-------- Collected data

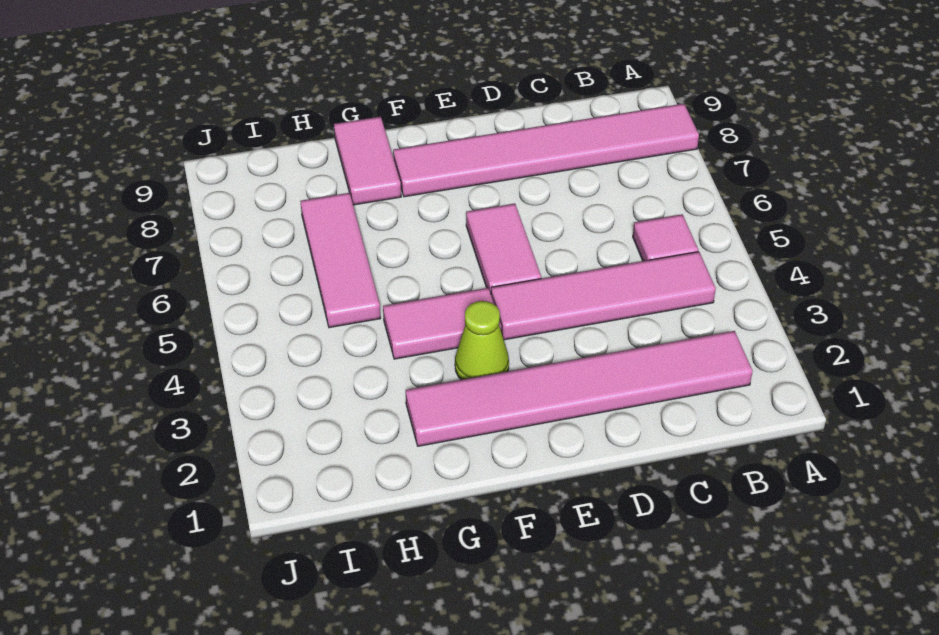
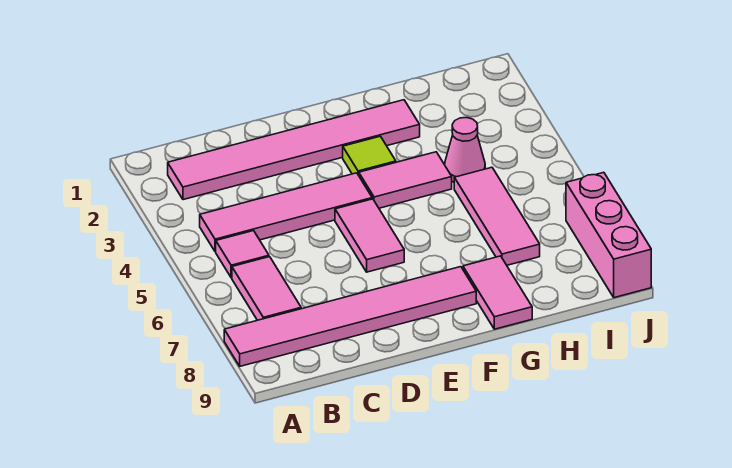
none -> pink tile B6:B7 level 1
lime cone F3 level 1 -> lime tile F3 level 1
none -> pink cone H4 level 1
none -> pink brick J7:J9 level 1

----------------

### Problem to solve
Only the number is wanted. Count the lines above that include the word "pink".

### Task output
3